▶

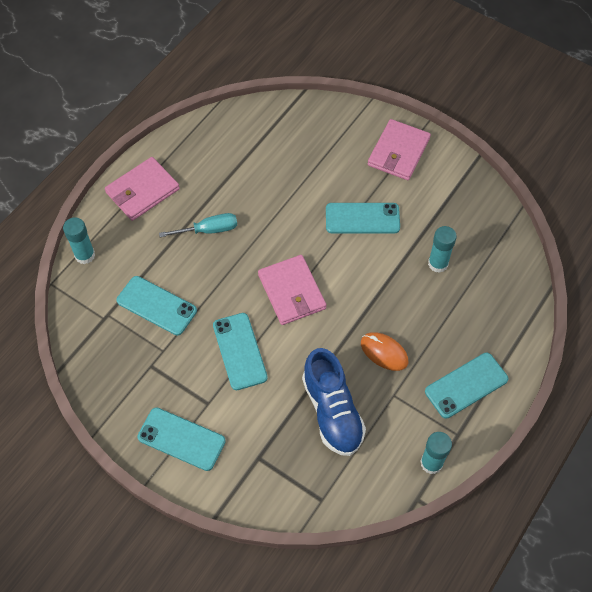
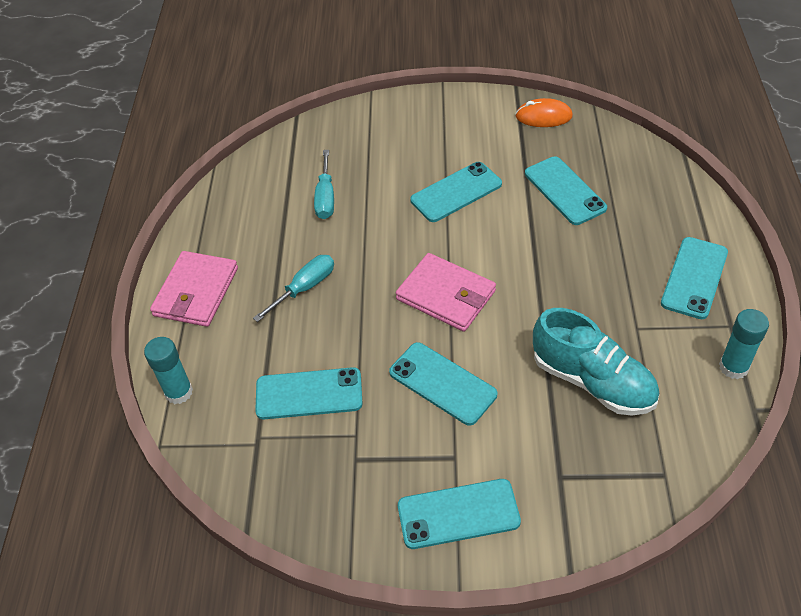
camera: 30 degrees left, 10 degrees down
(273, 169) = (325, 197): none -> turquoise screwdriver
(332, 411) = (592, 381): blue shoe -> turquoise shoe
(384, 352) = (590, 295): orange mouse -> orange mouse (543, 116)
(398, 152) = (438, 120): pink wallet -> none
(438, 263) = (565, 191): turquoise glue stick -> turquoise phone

◀

TASK GOAL: Return a copy of each line in the records above that has "none" in it.

FINISHED EXERCISE:
(273, 169) = (325, 197): none -> turquoise screwdriver
(398, 152) = (438, 120): pink wallet -> none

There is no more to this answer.